| Stored items |
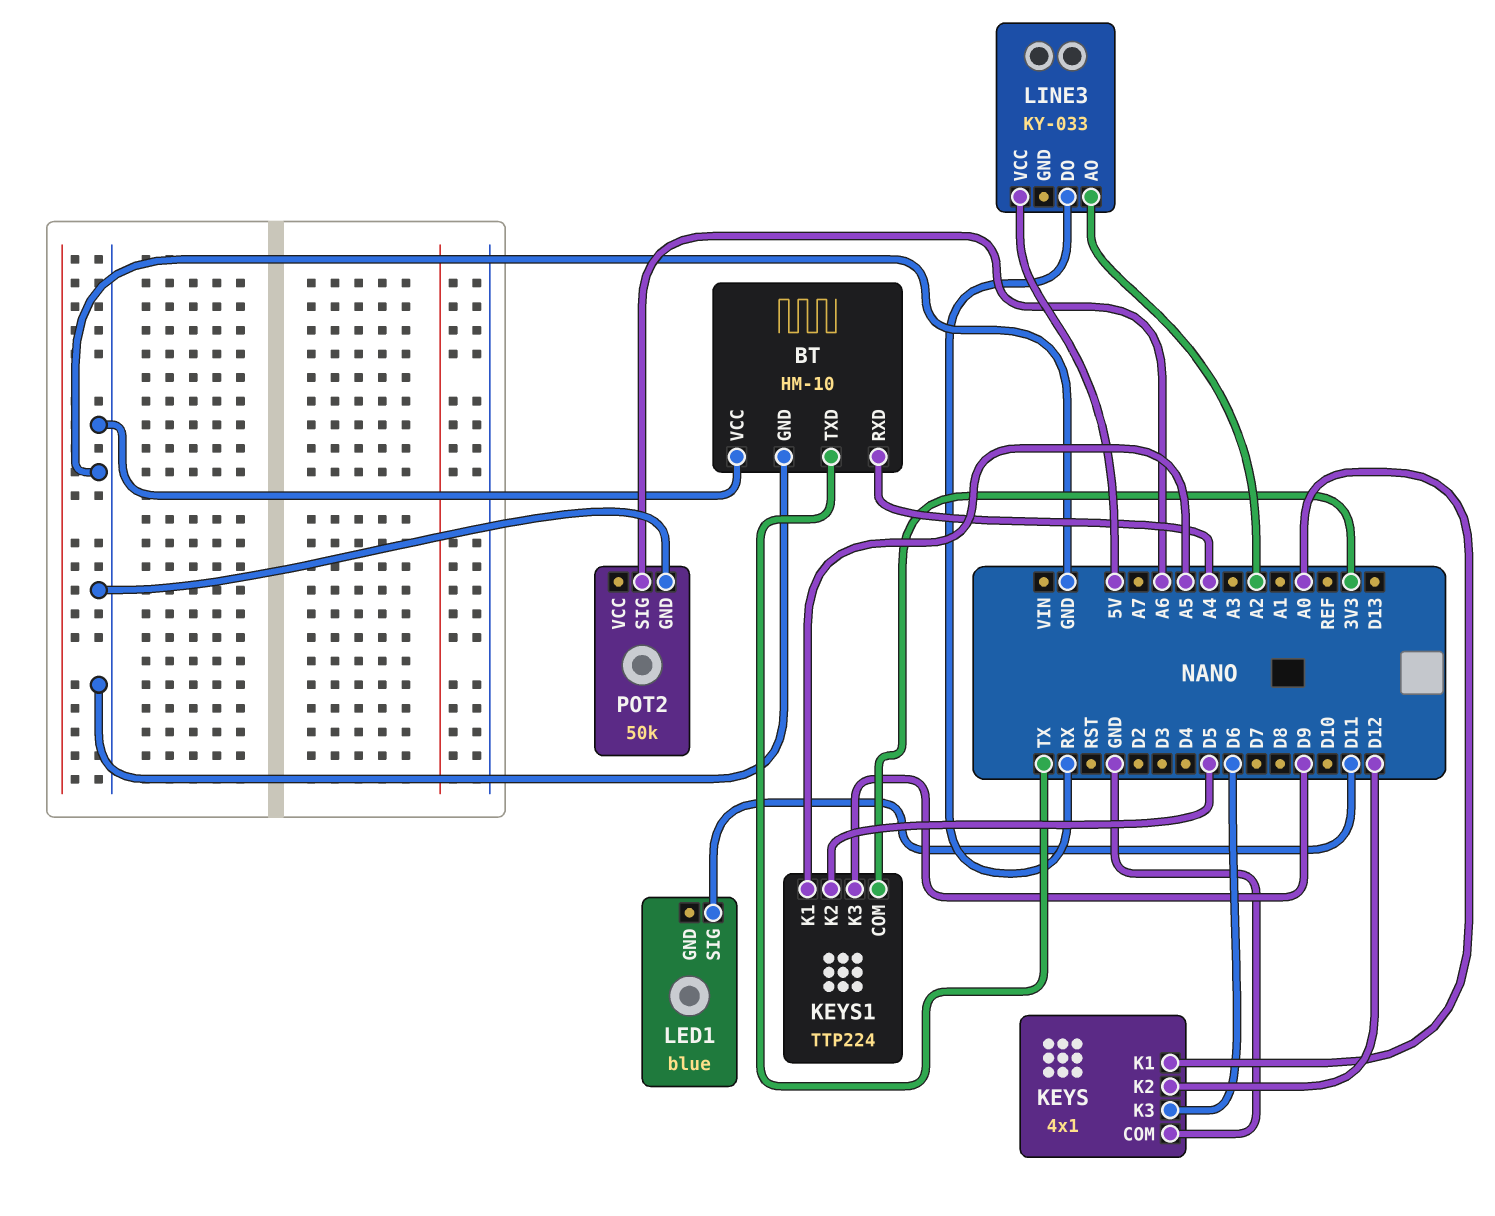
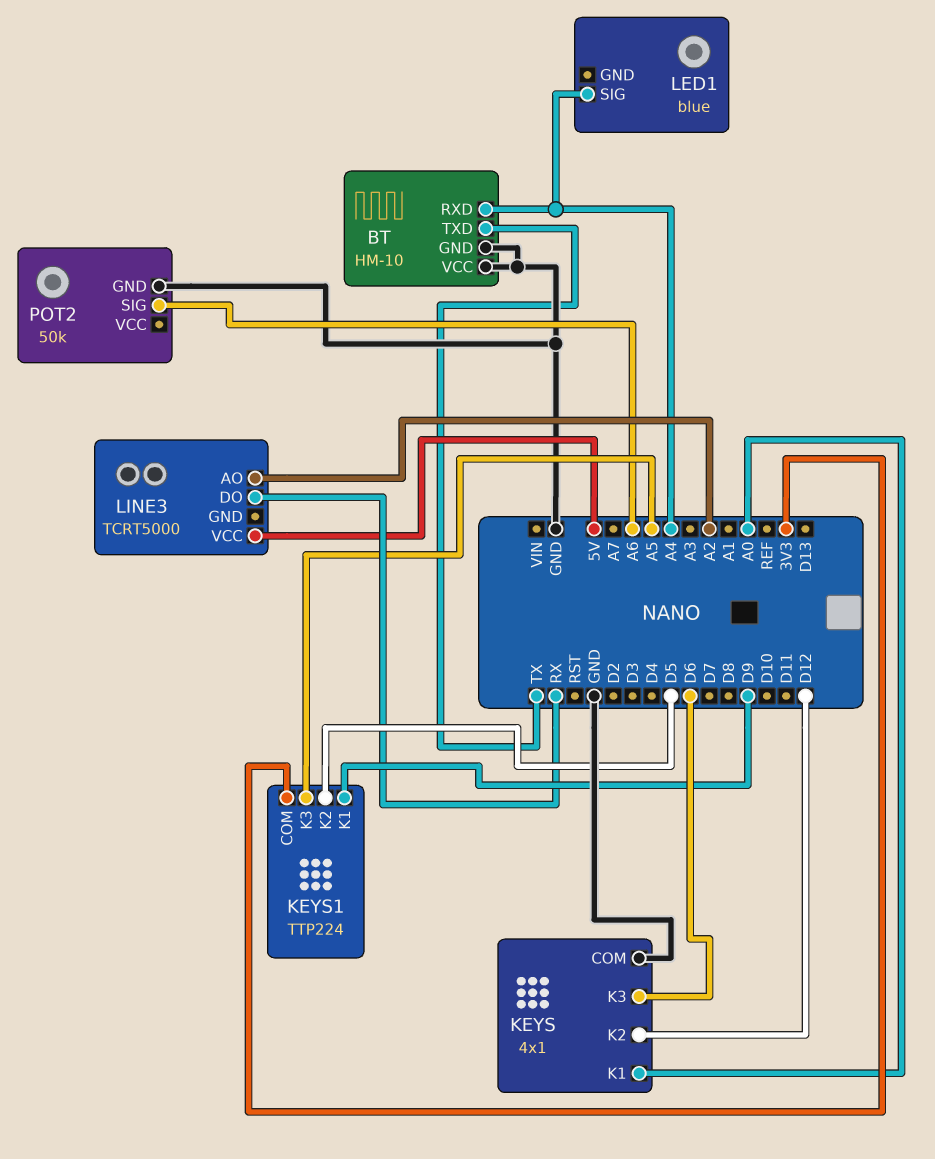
KEYS1 pin K1: A5 -> D9
KEYS1 pin K3: D9 -> A5
LED1 pin SIG: D11 -> A4
LINE3: KY-033 -> TCRT5000

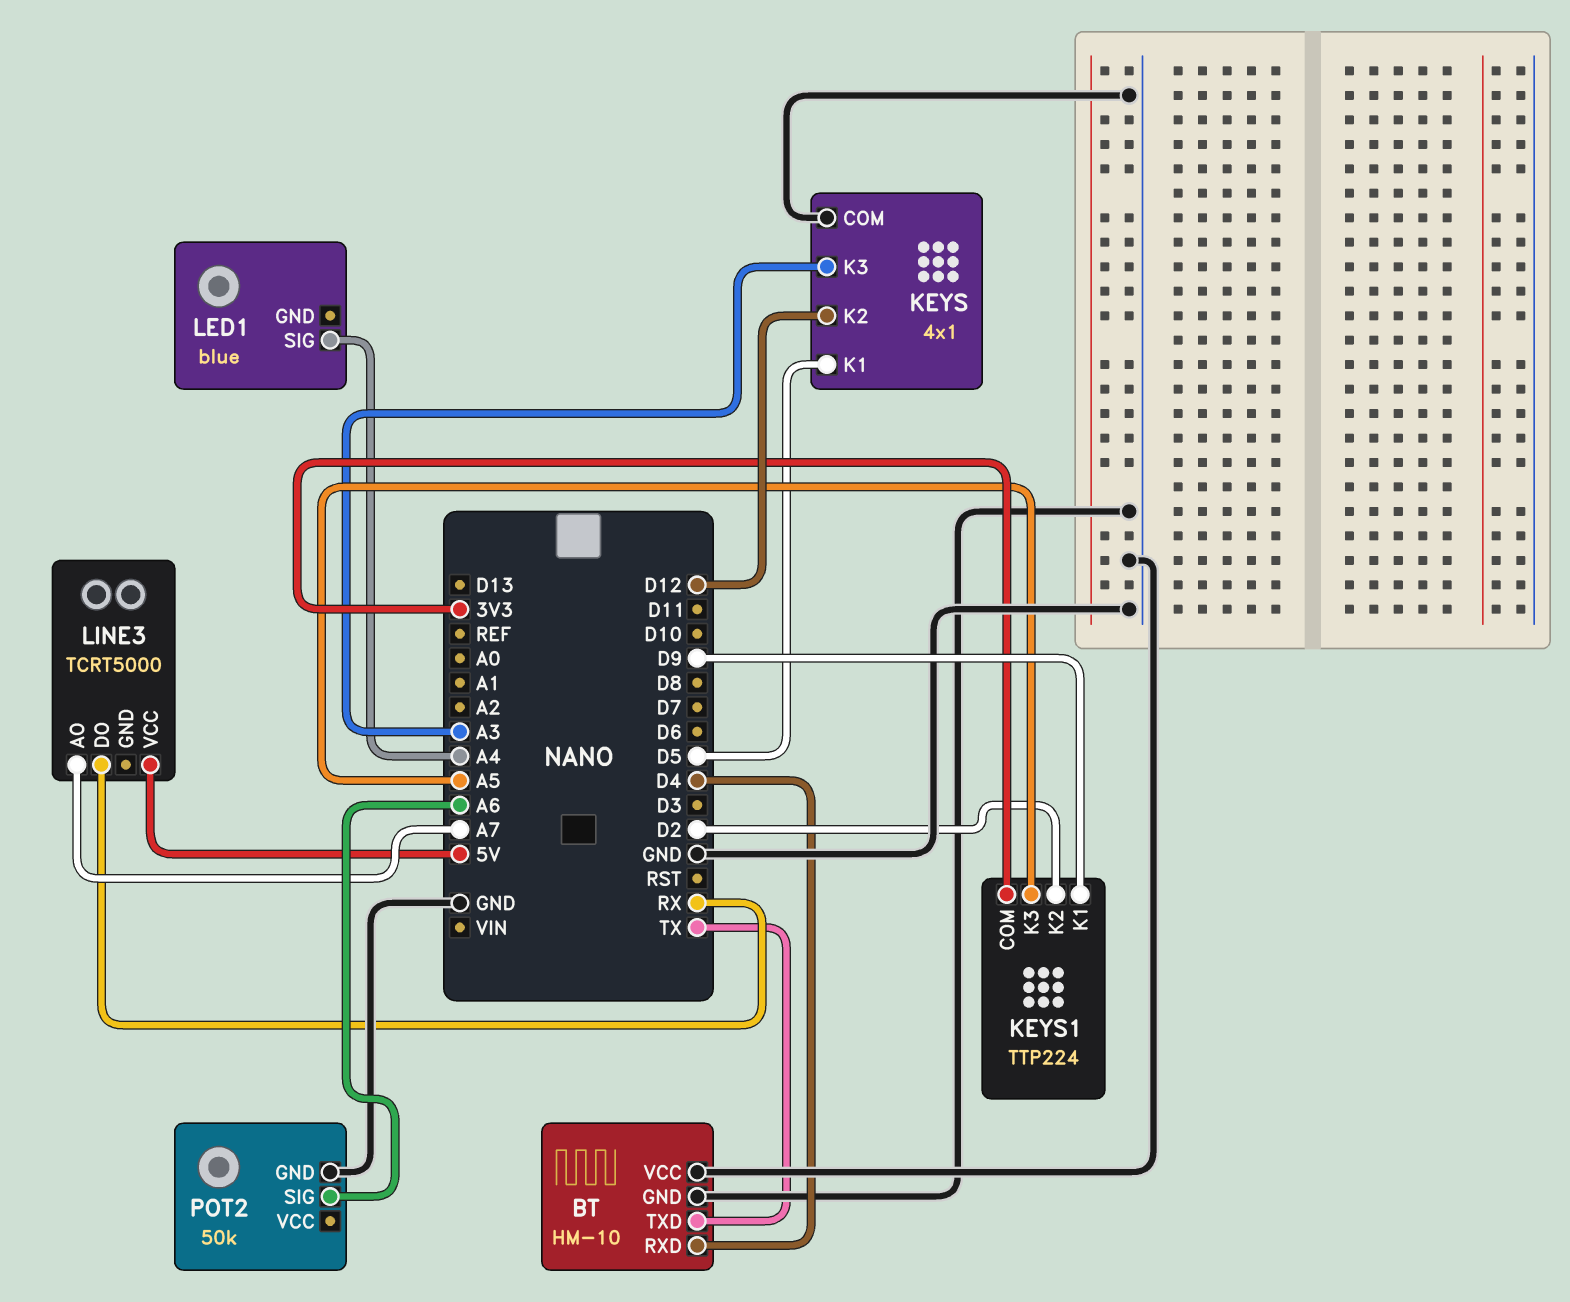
BT pin RXD: A4 -> D4
KEYS pin K1: A0 -> D5
KEYS pin K3: D6 -> A3
KEYS1 pin K2: D5 -> D2
LINE3 pin AO: A2 -> A7

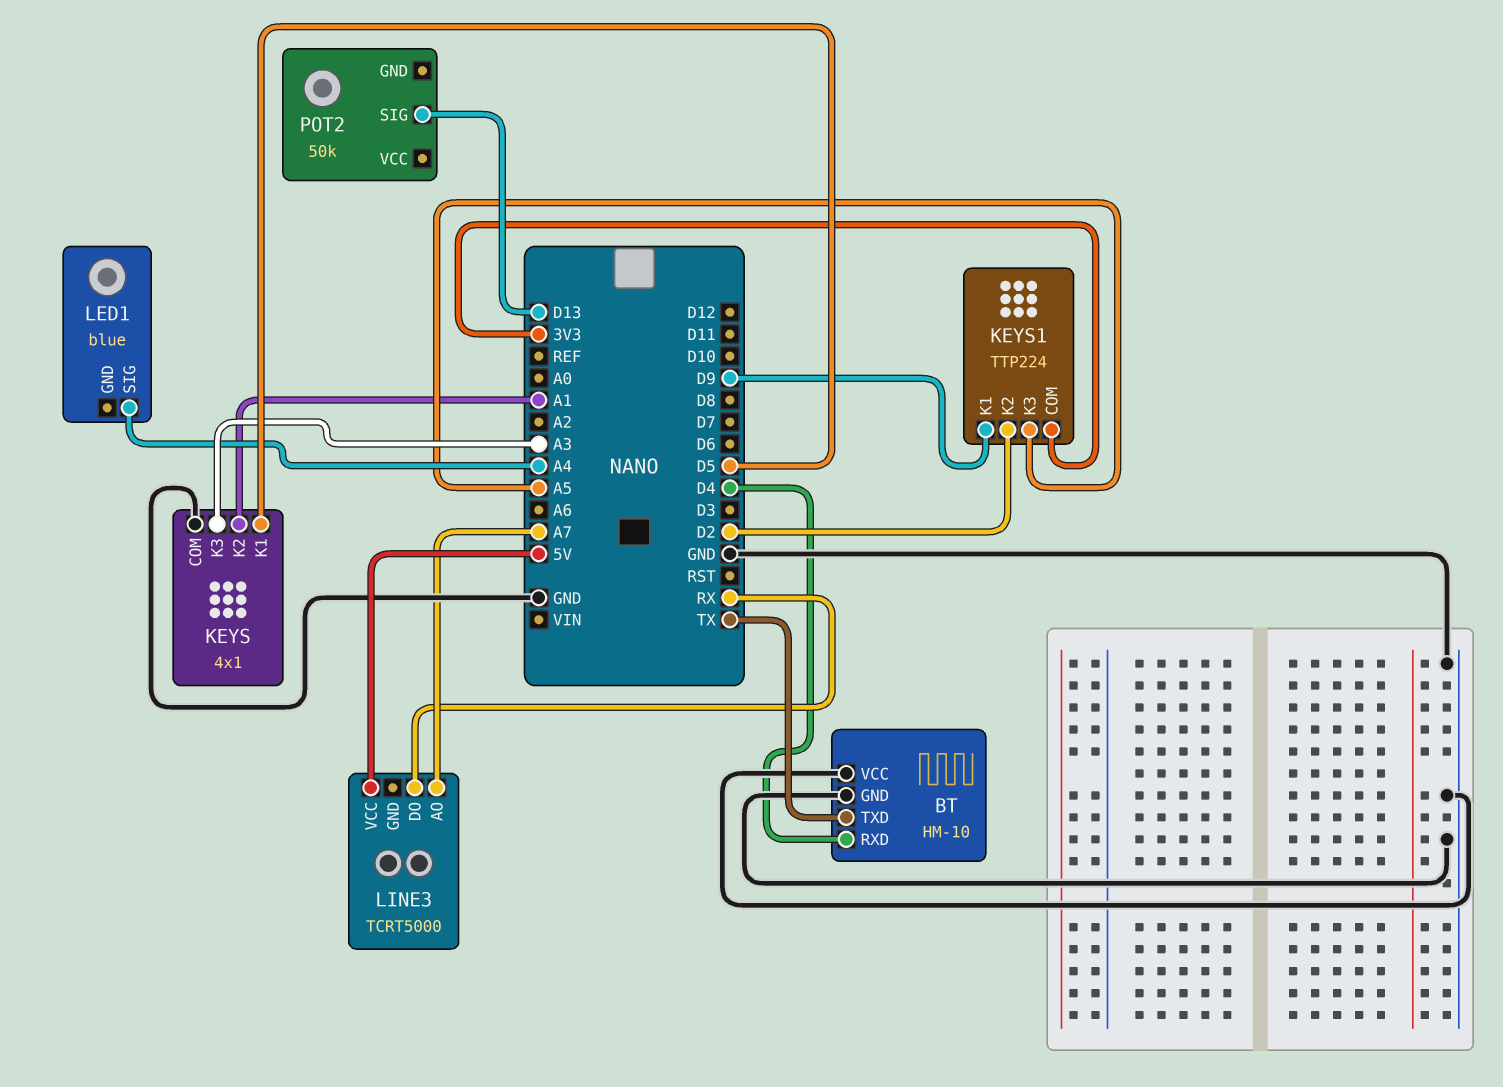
KEYS pin K2: D12 -> A1
POT2 pin GND: GND -> none
POT2 pin SIG: A6 -> D13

| Exercise directions |
Set down the records precisely as they appear. Any picture stays out.

| Result of this task |
KEYS1 pin K1: A5 -> D9
KEYS1 pin K3: D9 -> A5
LED1 pin SIG: D11 -> A4
LINE3: KY-033 -> TCRT5000

BT pin RXD: A4 -> D4
KEYS pin K1: A0 -> D5
KEYS pin K3: D6 -> A3
KEYS1 pin K2: D5 -> D2
LINE3 pin AO: A2 -> A7

KEYS pin K2: D12 -> A1
POT2 pin GND: GND -> none
POT2 pin SIG: A6 -> D13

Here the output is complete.